-- Opening Marker --

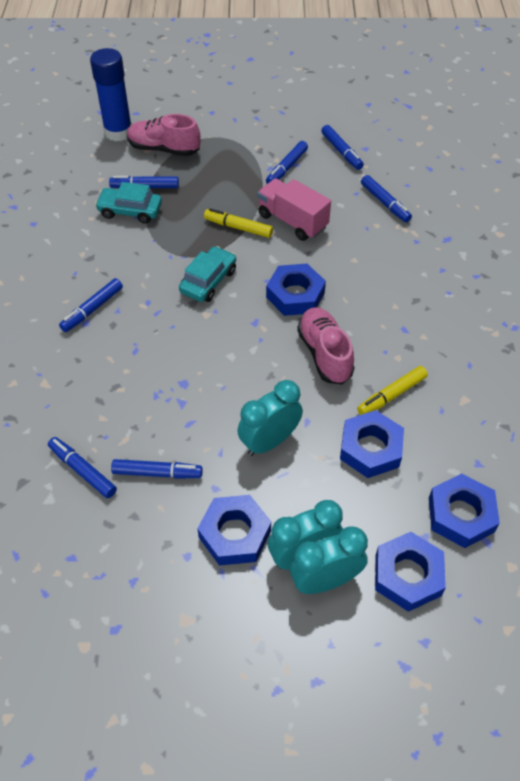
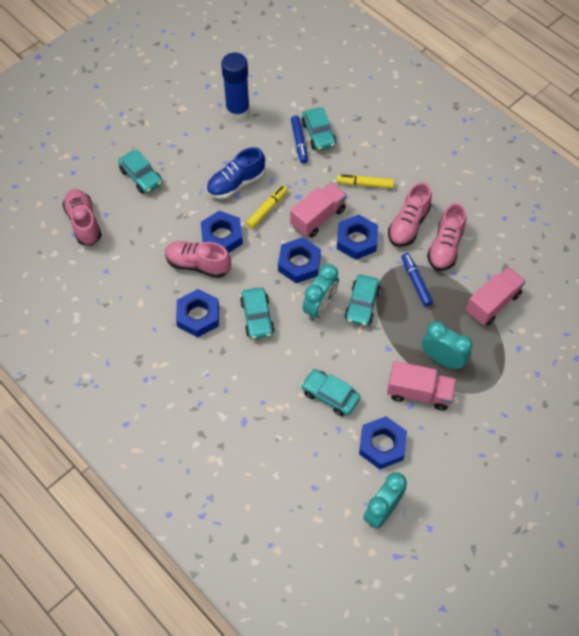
blue marker: 7 -> 2
blue shoe: 0 -> 1
pink shoe: 2 -> 4
pink truck: 1 -> 3
turquoise car: 2 -> 5

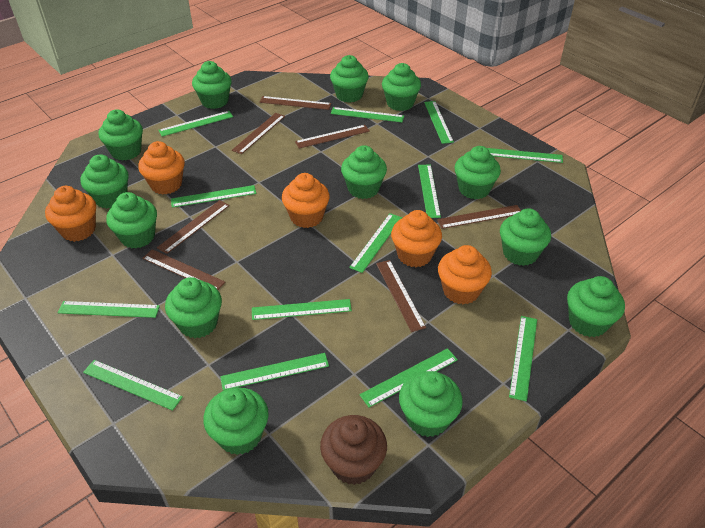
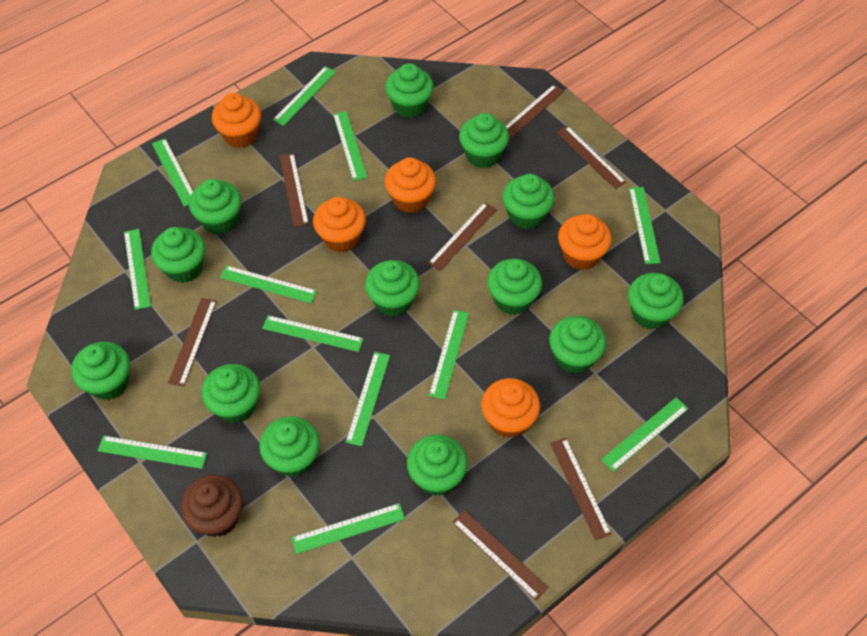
green ruler: 13 -> 12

-- Closing Marker --

Output every record verbatim, excluding any picture it contains.

blue marker: 7 -> 2
blue shoe: 0 -> 1
pink shoe: 2 -> 4
pink truck: 1 -> 3
turquoise car: 2 -> 5

green ruler: 13 -> 12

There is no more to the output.